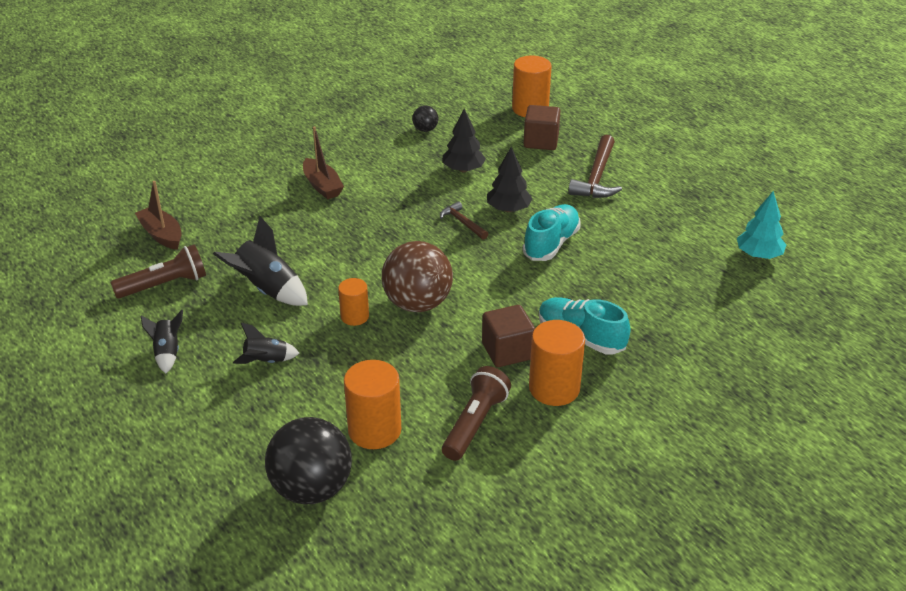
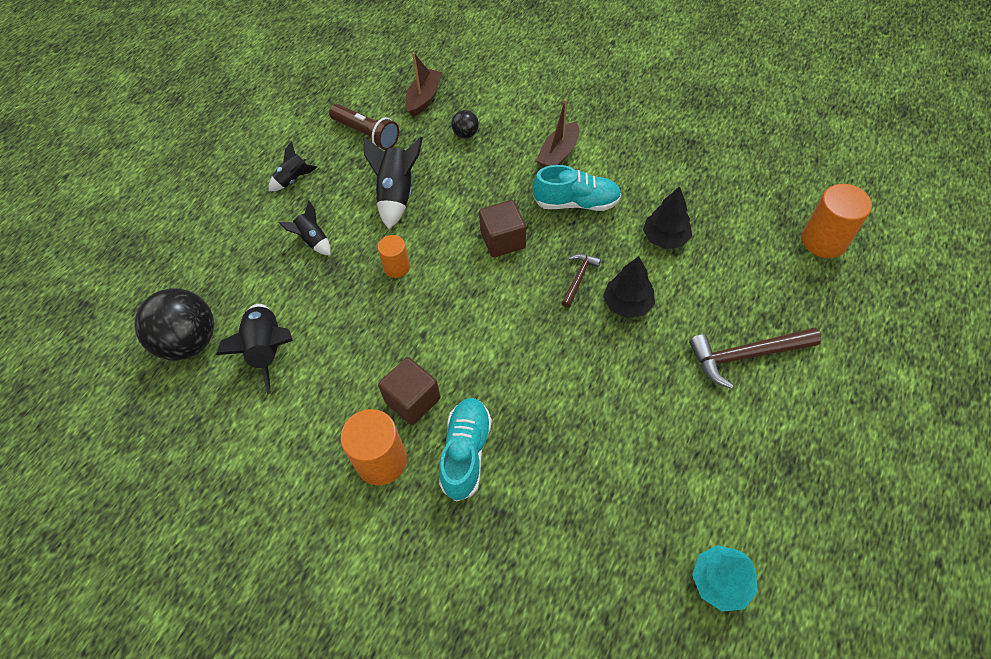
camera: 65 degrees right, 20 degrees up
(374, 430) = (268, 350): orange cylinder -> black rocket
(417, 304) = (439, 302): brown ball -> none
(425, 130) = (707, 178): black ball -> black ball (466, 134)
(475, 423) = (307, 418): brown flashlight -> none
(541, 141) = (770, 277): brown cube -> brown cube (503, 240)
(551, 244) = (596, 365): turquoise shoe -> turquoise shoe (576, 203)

◇ ◇ ◇ ◇ ◇

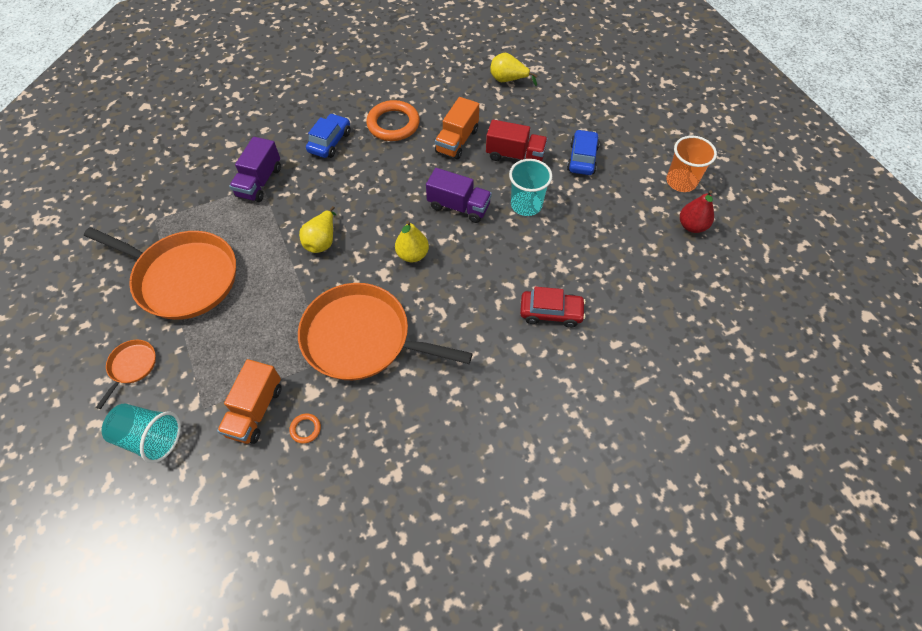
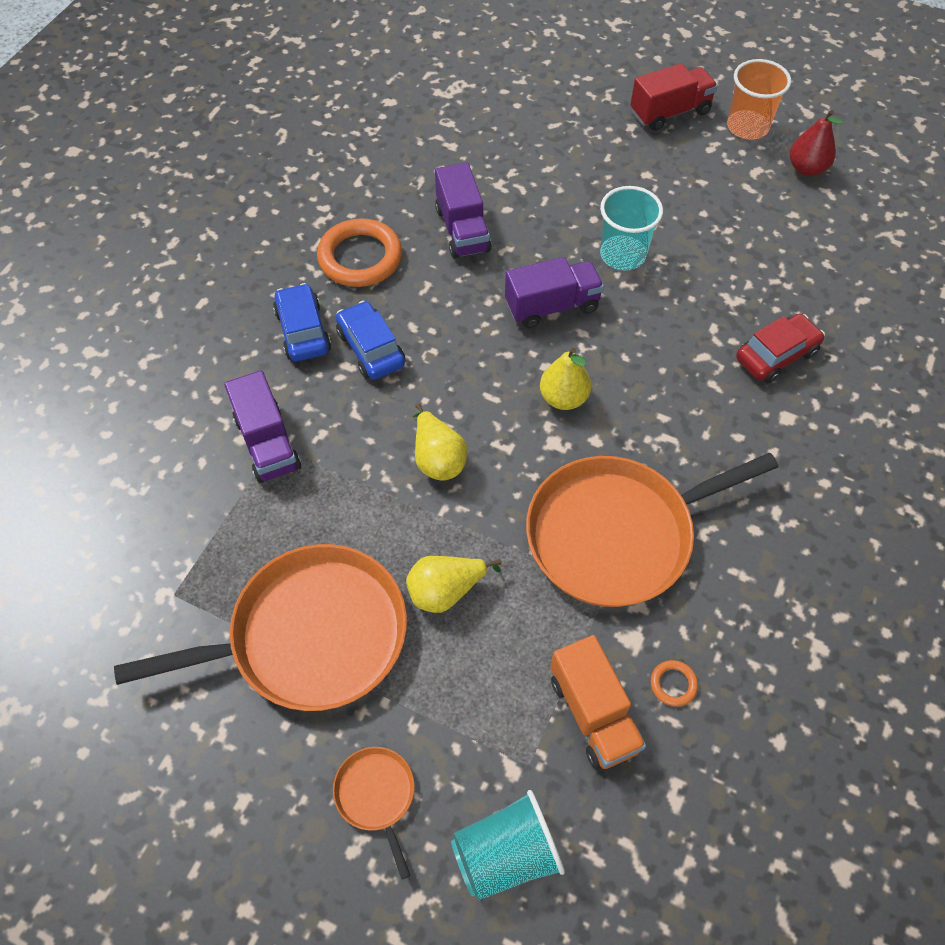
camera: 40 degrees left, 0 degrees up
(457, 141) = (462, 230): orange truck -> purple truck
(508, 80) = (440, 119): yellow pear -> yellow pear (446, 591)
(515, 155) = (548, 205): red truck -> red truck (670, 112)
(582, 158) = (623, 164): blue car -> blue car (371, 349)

◇ ◇ ◇ ◇ ◇

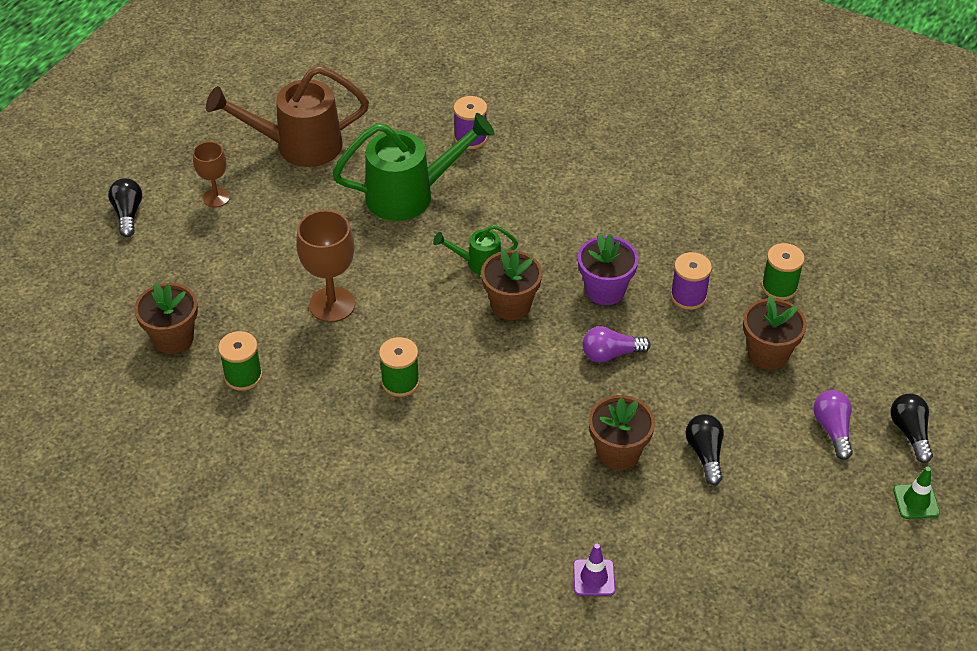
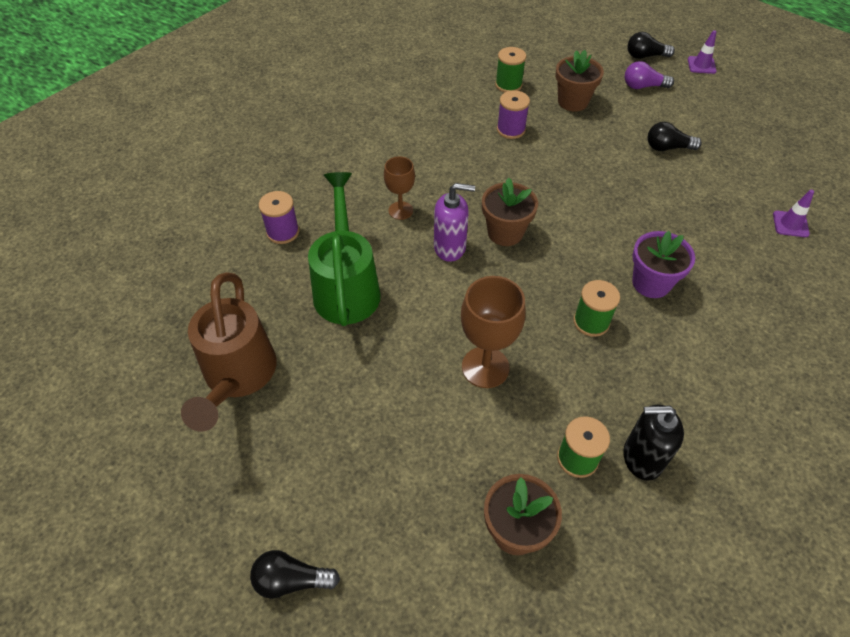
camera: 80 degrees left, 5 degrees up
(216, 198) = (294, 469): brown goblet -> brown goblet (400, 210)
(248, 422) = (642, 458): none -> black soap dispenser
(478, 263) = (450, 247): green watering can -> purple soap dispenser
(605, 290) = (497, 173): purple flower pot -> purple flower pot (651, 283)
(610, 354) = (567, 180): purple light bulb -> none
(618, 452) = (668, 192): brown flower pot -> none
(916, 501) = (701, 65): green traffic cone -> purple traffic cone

◇ ◇ ◇ ◇ ◇

Considering the records above, how many lines hold "camera"? Please answer with only the number.

3